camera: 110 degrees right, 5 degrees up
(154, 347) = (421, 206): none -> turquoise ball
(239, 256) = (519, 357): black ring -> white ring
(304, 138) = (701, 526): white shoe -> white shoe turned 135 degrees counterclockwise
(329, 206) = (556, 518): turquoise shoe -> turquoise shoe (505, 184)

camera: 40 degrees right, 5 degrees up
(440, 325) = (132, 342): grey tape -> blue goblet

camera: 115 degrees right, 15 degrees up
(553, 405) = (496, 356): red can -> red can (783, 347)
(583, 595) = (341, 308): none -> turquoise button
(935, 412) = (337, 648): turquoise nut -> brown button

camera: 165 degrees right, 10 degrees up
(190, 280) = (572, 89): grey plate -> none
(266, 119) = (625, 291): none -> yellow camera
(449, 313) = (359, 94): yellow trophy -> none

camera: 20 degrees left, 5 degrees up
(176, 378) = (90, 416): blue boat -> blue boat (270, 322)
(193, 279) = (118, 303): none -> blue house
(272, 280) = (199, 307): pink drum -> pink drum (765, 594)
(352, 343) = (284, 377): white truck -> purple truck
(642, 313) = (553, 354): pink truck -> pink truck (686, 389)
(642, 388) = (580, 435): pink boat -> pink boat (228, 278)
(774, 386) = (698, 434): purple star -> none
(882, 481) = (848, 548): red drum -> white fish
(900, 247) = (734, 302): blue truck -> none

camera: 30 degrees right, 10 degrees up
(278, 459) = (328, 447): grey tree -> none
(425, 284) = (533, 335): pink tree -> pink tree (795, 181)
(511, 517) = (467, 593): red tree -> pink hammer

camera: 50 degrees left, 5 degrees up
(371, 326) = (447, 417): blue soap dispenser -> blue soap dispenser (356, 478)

+===+

### Task brief
Every line of the listing that holds the word "grey" is to be found and copied.

### Exercise result
(440, 325) = (132, 342): grey tape -> blue goblet
(190, 280) = (572, 89): grey plate -> none
(278, 459) = (328, 447): grey tree -> none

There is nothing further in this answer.